Prompt
Would you set down each line of the data below exactly?

Material provided
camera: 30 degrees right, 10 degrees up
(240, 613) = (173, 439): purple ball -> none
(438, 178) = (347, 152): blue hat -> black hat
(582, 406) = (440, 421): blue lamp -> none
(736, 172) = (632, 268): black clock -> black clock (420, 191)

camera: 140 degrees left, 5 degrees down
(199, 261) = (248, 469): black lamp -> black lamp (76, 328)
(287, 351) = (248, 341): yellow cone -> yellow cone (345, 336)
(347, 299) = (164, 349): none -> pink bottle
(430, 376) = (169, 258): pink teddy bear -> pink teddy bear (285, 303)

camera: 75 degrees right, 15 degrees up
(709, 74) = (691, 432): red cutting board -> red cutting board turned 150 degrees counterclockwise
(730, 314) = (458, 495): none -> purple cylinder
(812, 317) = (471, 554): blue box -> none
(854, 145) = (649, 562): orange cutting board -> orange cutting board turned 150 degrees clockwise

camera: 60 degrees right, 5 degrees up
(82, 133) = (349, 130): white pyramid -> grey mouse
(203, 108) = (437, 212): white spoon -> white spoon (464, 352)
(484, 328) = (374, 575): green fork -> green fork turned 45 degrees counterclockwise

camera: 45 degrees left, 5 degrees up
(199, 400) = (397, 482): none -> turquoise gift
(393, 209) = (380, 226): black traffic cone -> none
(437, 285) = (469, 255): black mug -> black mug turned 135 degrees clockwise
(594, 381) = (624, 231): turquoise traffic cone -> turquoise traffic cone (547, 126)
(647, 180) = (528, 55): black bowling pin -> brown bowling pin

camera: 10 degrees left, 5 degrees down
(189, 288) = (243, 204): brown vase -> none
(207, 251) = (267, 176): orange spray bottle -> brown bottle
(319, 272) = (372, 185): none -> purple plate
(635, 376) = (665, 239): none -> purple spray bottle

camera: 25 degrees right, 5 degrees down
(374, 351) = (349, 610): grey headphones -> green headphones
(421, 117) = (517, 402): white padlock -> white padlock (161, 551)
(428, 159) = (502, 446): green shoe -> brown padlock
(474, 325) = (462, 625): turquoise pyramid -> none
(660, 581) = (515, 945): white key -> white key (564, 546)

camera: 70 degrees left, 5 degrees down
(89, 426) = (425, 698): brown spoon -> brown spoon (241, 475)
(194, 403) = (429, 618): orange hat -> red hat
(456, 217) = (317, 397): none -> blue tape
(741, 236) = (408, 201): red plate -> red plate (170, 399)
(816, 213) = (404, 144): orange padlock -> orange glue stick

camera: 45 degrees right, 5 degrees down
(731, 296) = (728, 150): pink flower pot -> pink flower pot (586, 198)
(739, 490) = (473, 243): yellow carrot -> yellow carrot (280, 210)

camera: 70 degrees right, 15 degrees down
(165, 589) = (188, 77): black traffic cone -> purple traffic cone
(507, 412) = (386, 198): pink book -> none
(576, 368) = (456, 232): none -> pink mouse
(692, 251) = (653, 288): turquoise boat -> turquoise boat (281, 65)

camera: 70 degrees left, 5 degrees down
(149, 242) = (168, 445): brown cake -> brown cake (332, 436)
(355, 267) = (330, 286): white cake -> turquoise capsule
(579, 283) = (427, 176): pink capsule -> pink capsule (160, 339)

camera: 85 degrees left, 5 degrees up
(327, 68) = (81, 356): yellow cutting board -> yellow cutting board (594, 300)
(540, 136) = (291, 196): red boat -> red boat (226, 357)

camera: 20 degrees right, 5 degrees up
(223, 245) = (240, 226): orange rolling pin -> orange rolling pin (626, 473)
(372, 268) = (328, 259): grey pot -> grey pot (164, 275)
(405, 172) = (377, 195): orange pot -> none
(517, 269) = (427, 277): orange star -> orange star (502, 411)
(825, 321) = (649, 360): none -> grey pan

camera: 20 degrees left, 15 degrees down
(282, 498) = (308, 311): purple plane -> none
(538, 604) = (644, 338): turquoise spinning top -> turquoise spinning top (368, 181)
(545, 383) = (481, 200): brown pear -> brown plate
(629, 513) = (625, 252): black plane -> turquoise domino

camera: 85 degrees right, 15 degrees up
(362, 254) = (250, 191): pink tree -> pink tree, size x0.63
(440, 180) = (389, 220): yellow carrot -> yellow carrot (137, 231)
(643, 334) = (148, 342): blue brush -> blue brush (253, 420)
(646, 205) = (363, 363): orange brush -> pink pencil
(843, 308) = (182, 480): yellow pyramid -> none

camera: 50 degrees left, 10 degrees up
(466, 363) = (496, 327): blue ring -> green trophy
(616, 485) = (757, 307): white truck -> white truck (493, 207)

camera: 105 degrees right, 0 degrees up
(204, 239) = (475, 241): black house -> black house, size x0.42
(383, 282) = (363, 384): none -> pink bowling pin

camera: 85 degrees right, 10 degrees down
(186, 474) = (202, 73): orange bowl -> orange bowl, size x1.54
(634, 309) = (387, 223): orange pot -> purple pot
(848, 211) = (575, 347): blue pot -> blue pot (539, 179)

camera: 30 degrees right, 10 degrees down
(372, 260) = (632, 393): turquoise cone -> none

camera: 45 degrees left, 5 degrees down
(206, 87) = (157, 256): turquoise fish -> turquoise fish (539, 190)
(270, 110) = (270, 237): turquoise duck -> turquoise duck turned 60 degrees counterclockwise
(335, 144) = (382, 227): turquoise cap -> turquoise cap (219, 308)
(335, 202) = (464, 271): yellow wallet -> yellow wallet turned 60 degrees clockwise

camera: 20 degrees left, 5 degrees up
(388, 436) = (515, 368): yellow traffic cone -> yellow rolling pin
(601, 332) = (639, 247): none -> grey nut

Result of the exercise
camera: 30 degrees right, 10 degrees up
(240, 613) = (173, 439): purple ball -> none
(438, 178) = (347, 152): blue hat -> black hat
(582, 406) = (440, 421): blue lamp -> none
(736, 172) = (632, 268): black clock -> black clock (420, 191)

camera: 140 degrees left, 5 degrees down
(199, 261) = (248, 469): black lamp -> black lamp (76, 328)
(287, 351) = (248, 341): yellow cone -> yellow cone (345, 336)
(347, 299) = (164, 349): none -> pink bottle
(430, 376) = (169, 258): pink teddy bear -> pink teddy bear (285, 303)

camera: 75 degrees right, 15 degrees up
(709, 74) = (691, 432): red cutting board -> red cutting board turned 150 degrees counterclockwise
(730, 314) = (458, 495): none -> purple cylinder
(812, 317) = (471, 554): blue box -> none
(854, 145) = (649, 562): orange cutting board -> orange cutting board turned 150 degrees clockwise

camera: 60 degrees right, 5 degrees up
(82, 133) = (349, 130): white pyramid -> grey mouse
(203, 108) = (437, 212): white spoon -> white spoon (464, 352)
(484, 328) = (374, 575): green fork -> green fork turned 45 degrees counterclockwise

camera: 45 degrees left, 5 degrees up
(199, 400) = (397, 482): none -> turquoise gift
(393, 209) = (380, 226): black traffic cone -> none
(437, 285) = (469, 255): black mug -> black mug turned 135 degrees clockwise
(594, 381) = (624, 231): turquoise traffic cone -> turquoise traffic cone (547, 126)
(647, 180) = (528, 55): black bowling pin -> brown bowling pin

camera: 10 degrees left, 5 degrees down
(189, 288) = (243, 204): brown vase -> none
(207, 251) = (267, 176): orange spray bottle -> brown bottle
(319, 272) = (372, 185): none -> purple plate
(635, 376) = (665, 239): none -> purple spray bottle

camera: 25 degrees right, 5 degrees down
(374, 351) = (349, 610): grey headphones -> green headphones
(421, 117) = (517, 402): white padlock -> white padlock (161, 551)
(428, 159) = (502, 446): green shoe -> brown padlock
(474, 325) = (462, 625): turquoise pyramid -> none
(660, 581) = (515, 945): white key -> white key (564, 546)

camera: 70 degrees left, 5 degrees down
(89, 426) = (425, 698): brown spoon -> brown spoon (241, 475)
(194, 403) = (429, 618): orange hat -> red hat
(456, 217) = (317, 397): none -> blue tape
(741, 236) = (408, 201): red plate -> red plate (170, 399)
(816, 213) = (404, 144): orange padlock -> orange glue stick

camera: 45 degrees right, 5 degrees down
(731, 296) = (728, 150): pink flower pot -> pink flower pot (586, 198)
(739, 490) = (473, 243): yellow carrot -> yellow carrot (280, 210)

camera: 70 degrees right, 15 degrees down
(165, 589) = (188, 77): black traffic cone -> purple traffic cone
(507, 412) = (386, 198): pink book -> none
(576, 368) = (456, 232): none -> pink mouse
(692, 251) = (653, 288): turquoise boat -> turquoise boat (281, 65)

camera: 70 degrees left, 5 degrees down
(149, 242) = (168, 445): brown cake -> brown cake (332, 436)
(355, 267) = (330, 286): white cake -> turquoise capsule
(579, 283) = (427, 176): pink capsule -> pink capsule (160, 339)

camera: 85 degrees left, 5 degrees up
(327, 68) = (81, 356): yellow cutting board -> yellow cutting board (594, 300)
(540, 136) = (291, 196): red boat -> red boat (226, 357)

camera: 20 degrees right, 5 degrees up
(223, 245) = (240, 226): orange rolling pin -> orange rolling pin (626, 473)
(372, 268) = (328, 259): grey pot -> grey pot (164, 275)
(405, 172) = (377, 195): orange pot -> none
(517, 269) = (427, 277): orange star -> orange star (502, 411)
(825, 321) = (649, 360): none -> grey pan

camera: 20 degrees left, 15 degrees down
(282, 498) = (308, 311): purple plane -> none
(538, 604) = (644, 338): turquoise spinning top -> turquoise spinning top (368, 181)
(545, 383) = (481, 200): brown pear -> brown plate
(629, 513) = (625, 252): black plane -> turquoise domino

camera: 85 degrees right, 15 degrees up
(362, 254) = (250, 191): pink tree -> pink tree, size x0.63
(440, 180) = (389, 220): yellow carrot -> yellow carrot (137, 231)
(643, 334) = (148, 342): blue brush -> blue brush (253, 420)
(646, 205) = (363, 363): orange brush -> pink pencil
(843, 308) = (182, 480): yellow pyramid -> none

camera: 50 degrees left, 10 degrees up
(466, 363) = (496, 327): blue ring -> green trophy
(616, 485) = (757, 307): white truck -> white truck (493, 207)

camera: 105 degrees right, 0 degrees up
(204, 239) = (475, 241): black house -> black house, size x0.42
(383, 282) = (363, 384): none -> pink bowling pin

camera: 85 degrees right, 10 degrees down
(186, 474) = (202, 73): orange bowl -> orange bowl, size x1.54
(634, 309) = (387, 223): orange pot -> purple pot
(848, 211) = (575, 347): blue pot -> blue pot (539, 179)

camera: 30 degrees right, 10 degrees down
(372, 260) = (632, 393): turquoise cone -> none

camera: 45 degrees left, 5 degrees down
(206, 87) = (157, 256): turquoise fish -> turquoise fish (539, 190)
(270, 110) = (270, 237): turquoise duck -> turquoise duck turned 60 degrees counterclockwise
(335, 144) = (382, 227): turquoise cap -> turquoise cap (219, 308)
(335, 202) = (464, 271): yellow wallet -> yellow wallet turned 60 degrees clockwise

camera: 20 degrees left, 5 degrees up
(388, 436) = (515, 368): yellow traffic cone -> yellow rolling pin
(601, 332) = (639, 247): none -> grey nut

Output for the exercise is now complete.